* **Supplied records**:

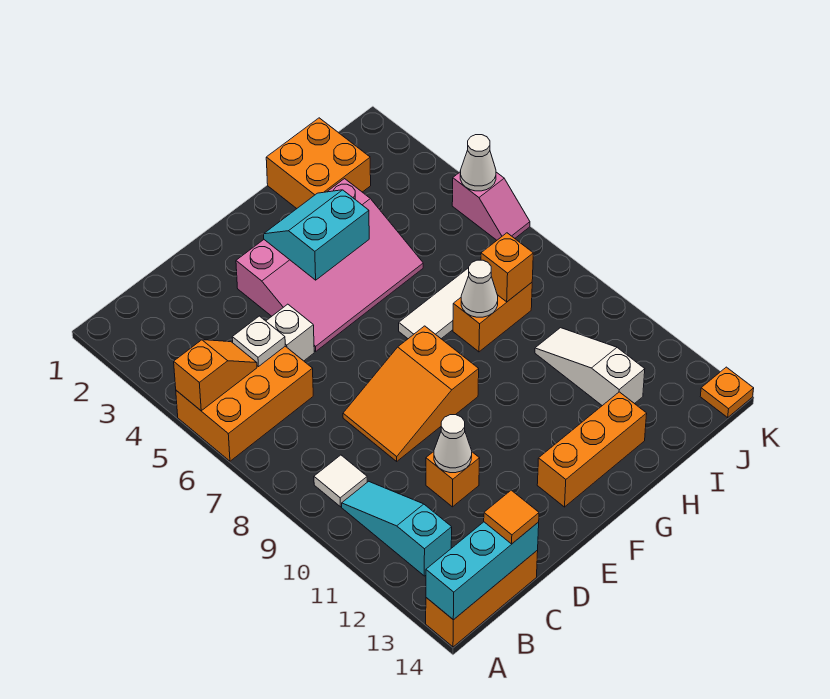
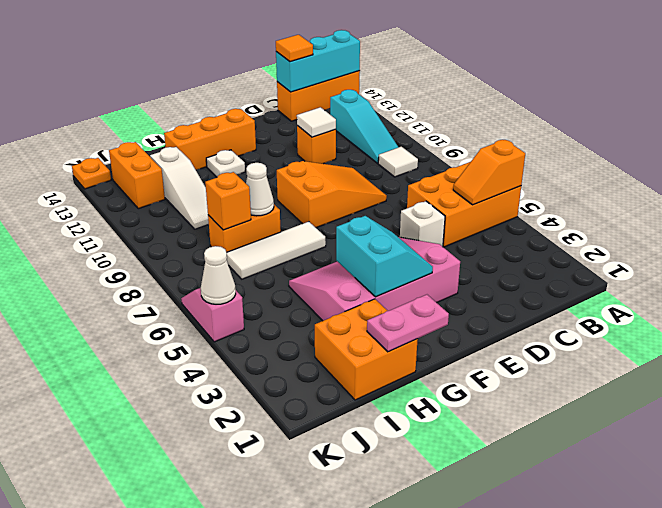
white plate C5 level 2 -> white plate G12 level 1
white cone D11 level 2 -> white tile D11 level 2
cyan slope F3:G4 level 2 top 4 -> cyan slope F3:G4 level 2 top G
none -> pink plate G1:H1 level 2
none -> orange brick J12:J13 level 1

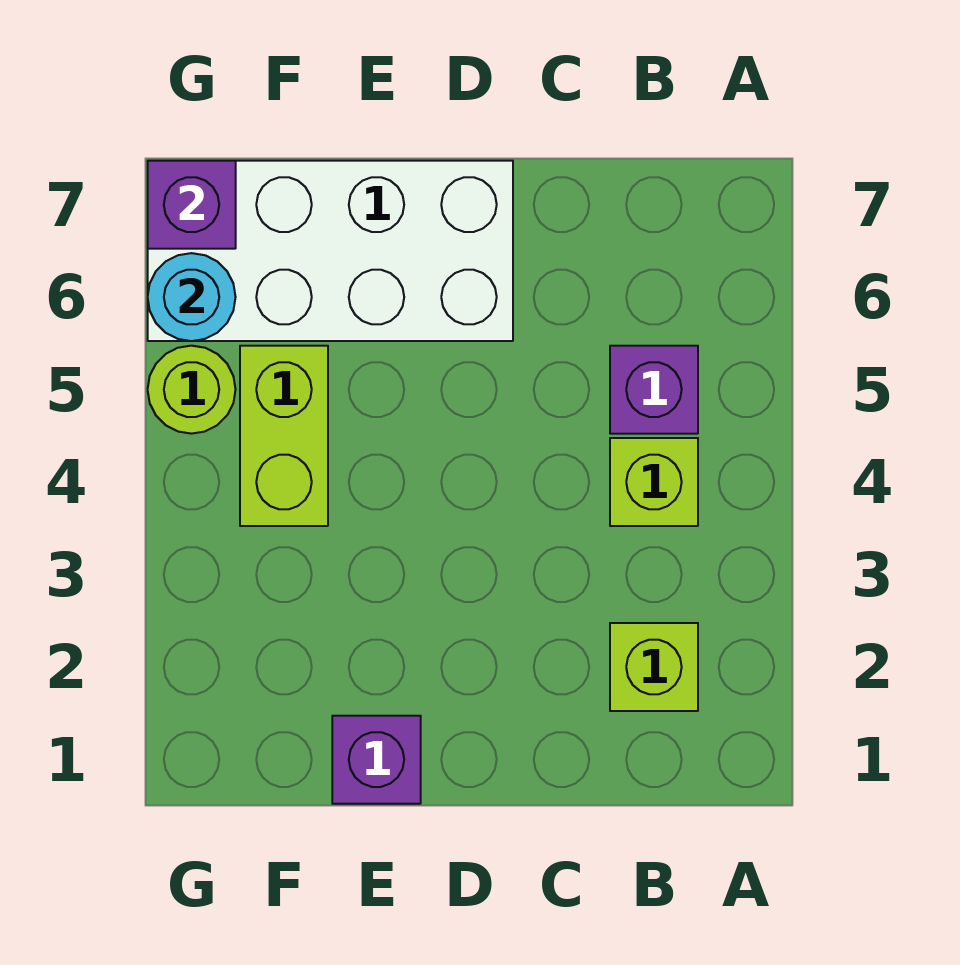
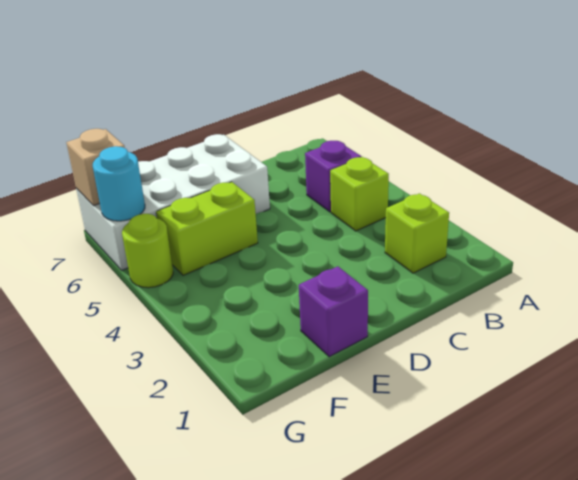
lime brick F4:F5 level 1 -> lime brick E5:F5 level 1
purple brick G7 level 2 -> tan brick G7 level 2

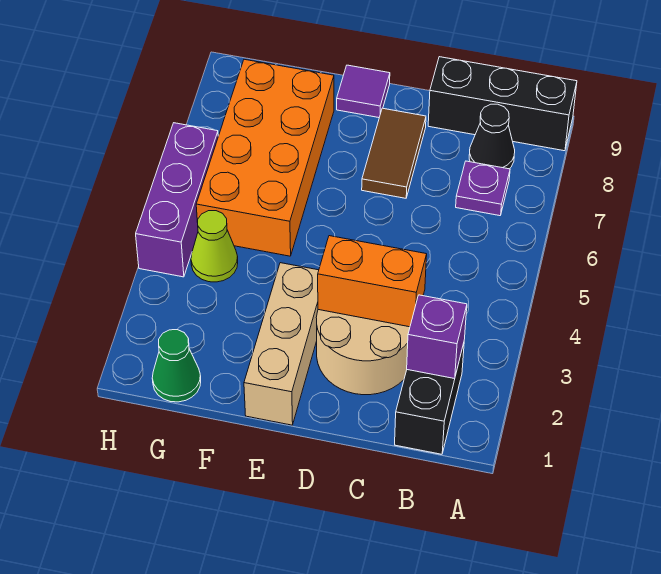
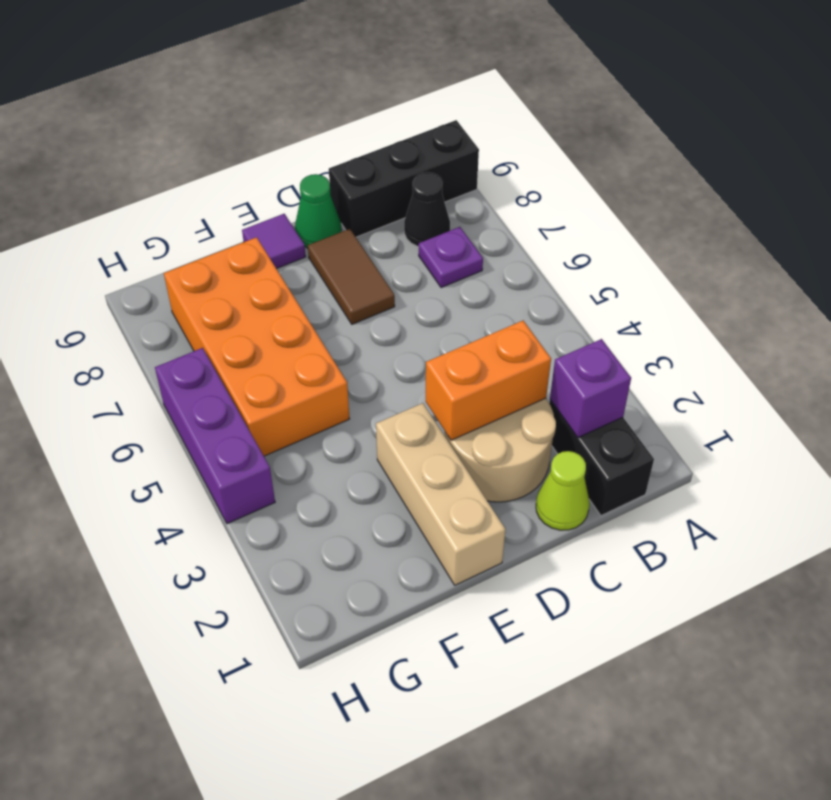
green cone G1 level 1 -> green cone D9 level 1
lime cone G4 level 1 -> lime cone C1 level 1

* **About this task**: The material above is to be repeated word for word, with no images kept.

* **Exercise result**:
white plate C5 level 2 -> white plate G12 level 1
white cone D11 level 2 -> white tile D11 level 2
cyan slope F3:G4 level 2 top 4 -> cyan slope F3:G4 level 2 top G
none -> pink plate G1:H1 level 2
none -> orange brick J12:J13 level 1

lime brick F4:F5 level 1 -> lime brick E5:F5 level 1
purple brick G7 level 2 -> tan brick G7 level 2

green cone G1 level 1 -> green cone D9 level 1
lime cone G4 level 1 -> lime cone C1 level 1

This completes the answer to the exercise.